Drop every picture, then repeat the records exactly.

Revision tracking records:
──────────
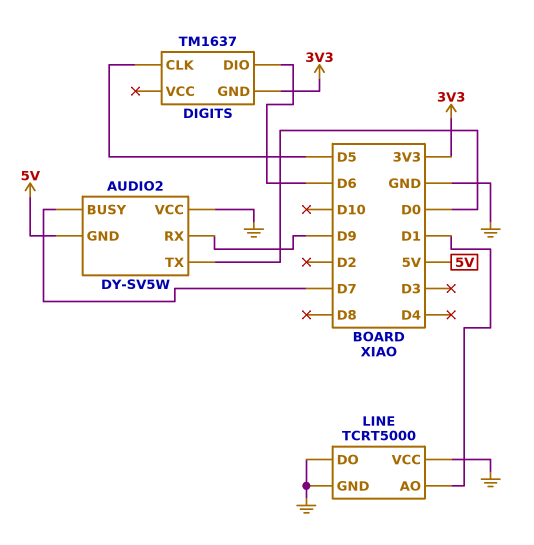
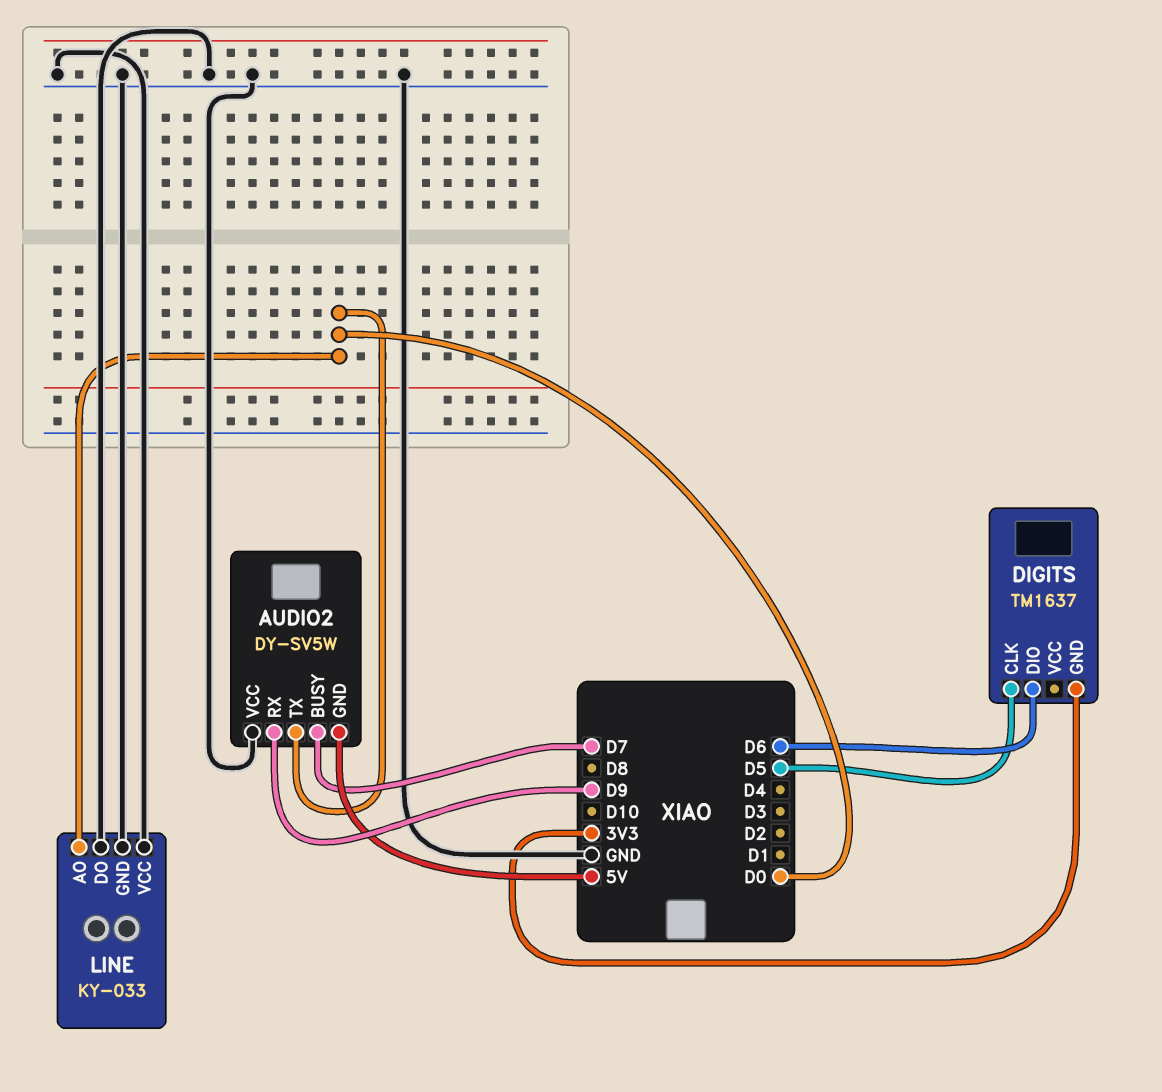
LINE: TCRT5000 -> KY-033
LINE pin AO: D1 -> D0

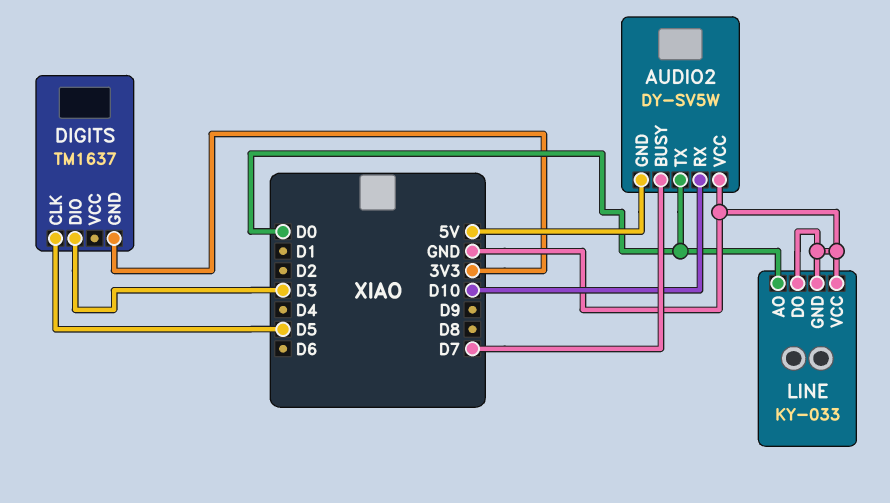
AUDIO2 pin RX: D9 -> D10
DIGITS pin DIO: D6 -> D3

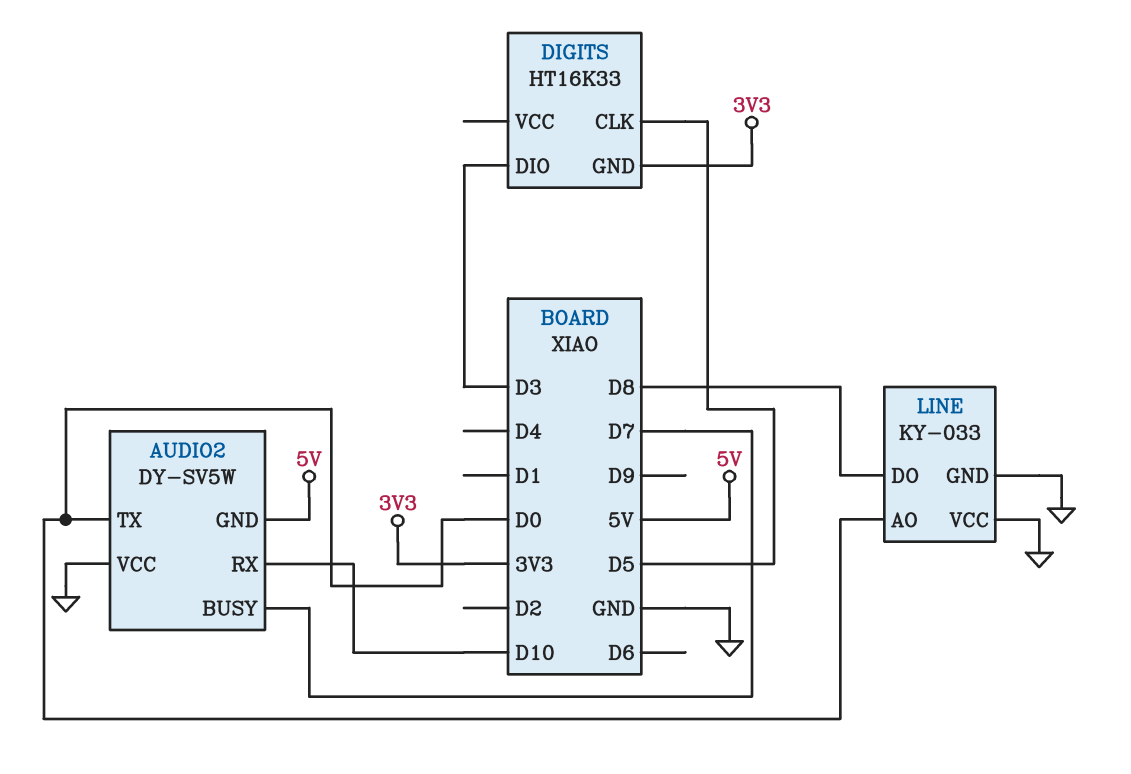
DIGITS: TM1637 -> HT16K33
LINE pin DO: GND -> D8

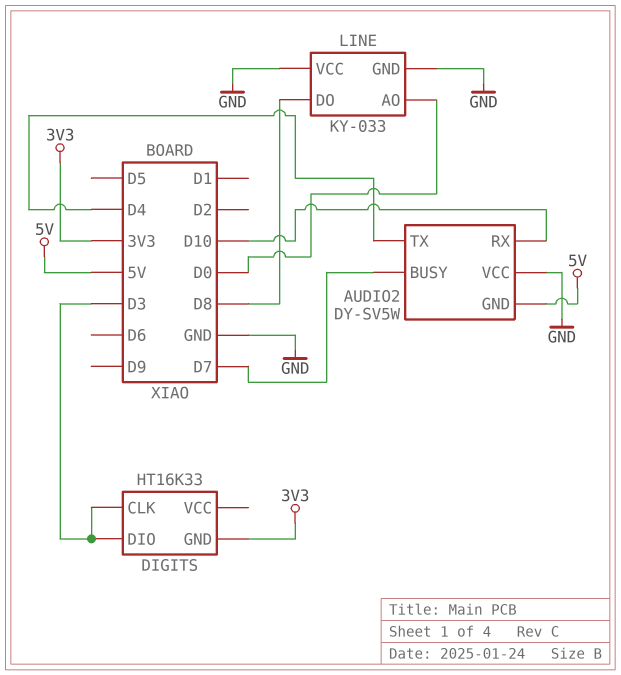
AUDIO2 pin TX: D0 -> D4
DIGITS pin CLK: D5 -> D3

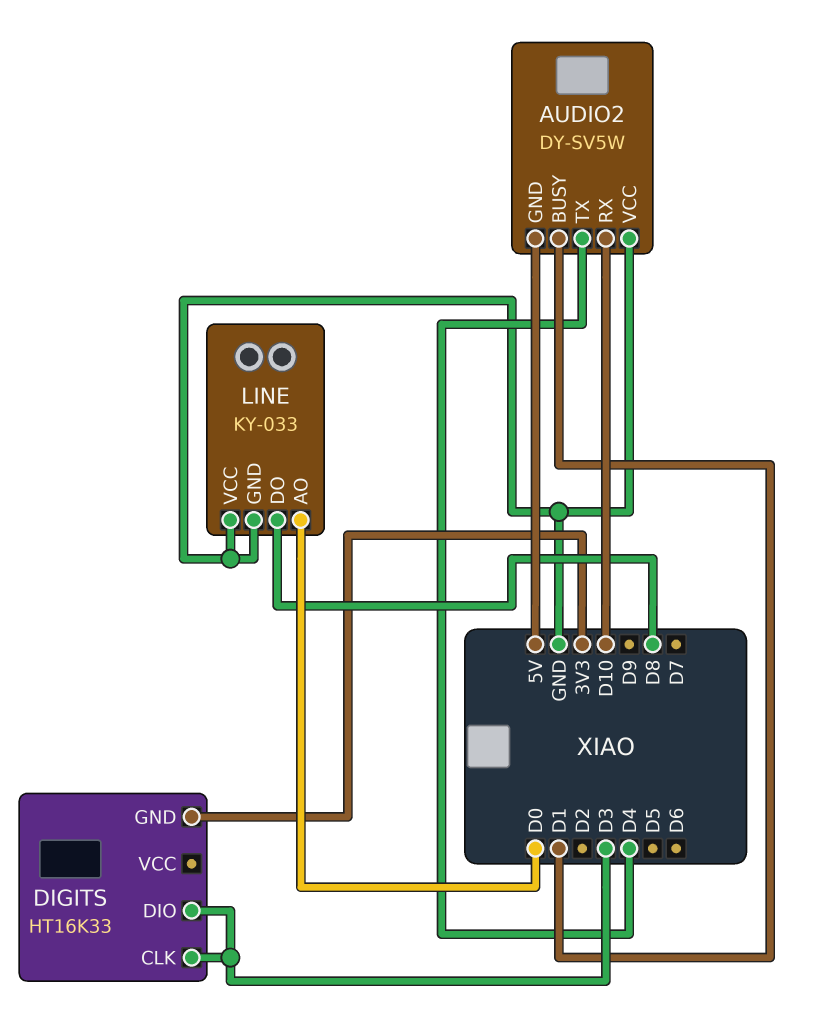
AUDIO2 pin BUSY: D7 -> D1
──────────
SOLUTION FOR THIS TASK:
LINE: TCRT5000 -> KY-033
LINE pin AO: D1 -> D0

AUDIO2 pin RX: D9 -> D10
DIGITS pin DIO: D6 -> D3

DIGITS: TM1637 -> HT16K33
LINE pin DO: GND -> D8

AUDIO2 pin TX: D0 -> D4
DIGITS pin CLK: D5 -> D3

AUDIO2 pin BUSY: D7 -> D1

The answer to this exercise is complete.